> **WORK ORDER**
Would you return every line of the listing below that has "brown" in it?

──────────

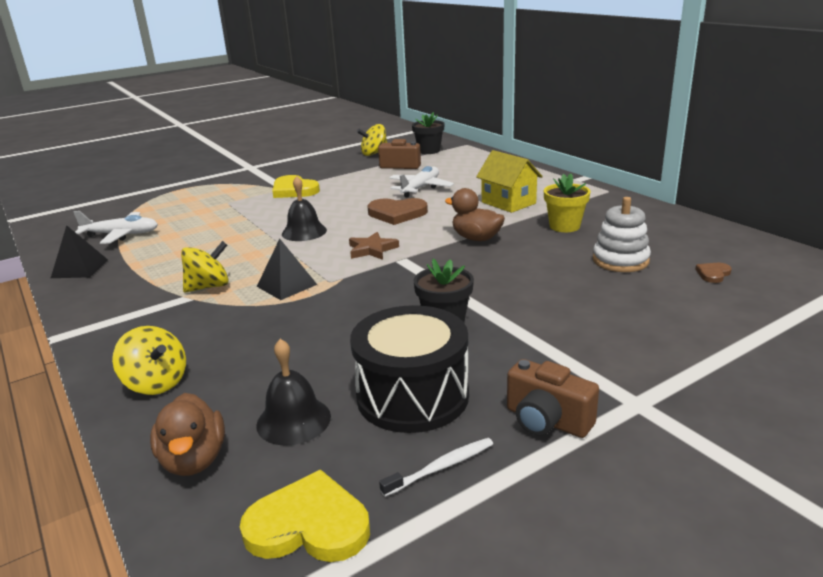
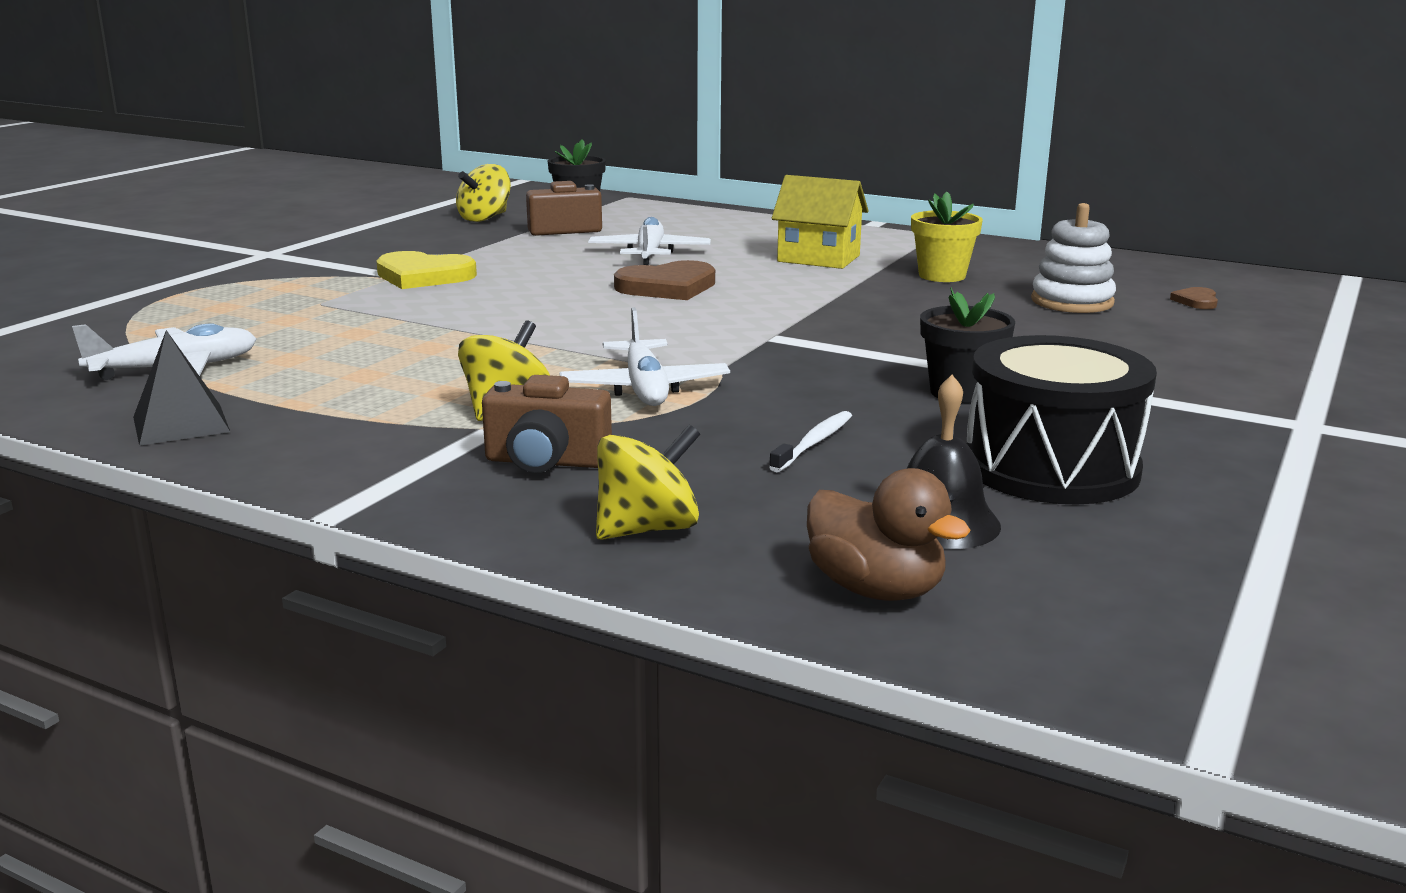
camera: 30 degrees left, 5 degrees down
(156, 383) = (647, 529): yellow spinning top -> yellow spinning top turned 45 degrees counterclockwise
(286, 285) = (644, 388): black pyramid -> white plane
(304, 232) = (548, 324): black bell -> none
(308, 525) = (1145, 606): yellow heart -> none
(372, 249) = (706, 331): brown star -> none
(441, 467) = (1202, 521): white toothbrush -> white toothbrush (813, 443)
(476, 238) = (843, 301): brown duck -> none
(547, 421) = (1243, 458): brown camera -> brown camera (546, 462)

──────────

> **RESULT FOR THIS EXERCISE**
(372, 249) = (706, 331): brown star -> none
(476, 238) = (843, 301): brown duck -> none
(547, 421) = (1243, 458): brown camera -> brown camera (546, 462)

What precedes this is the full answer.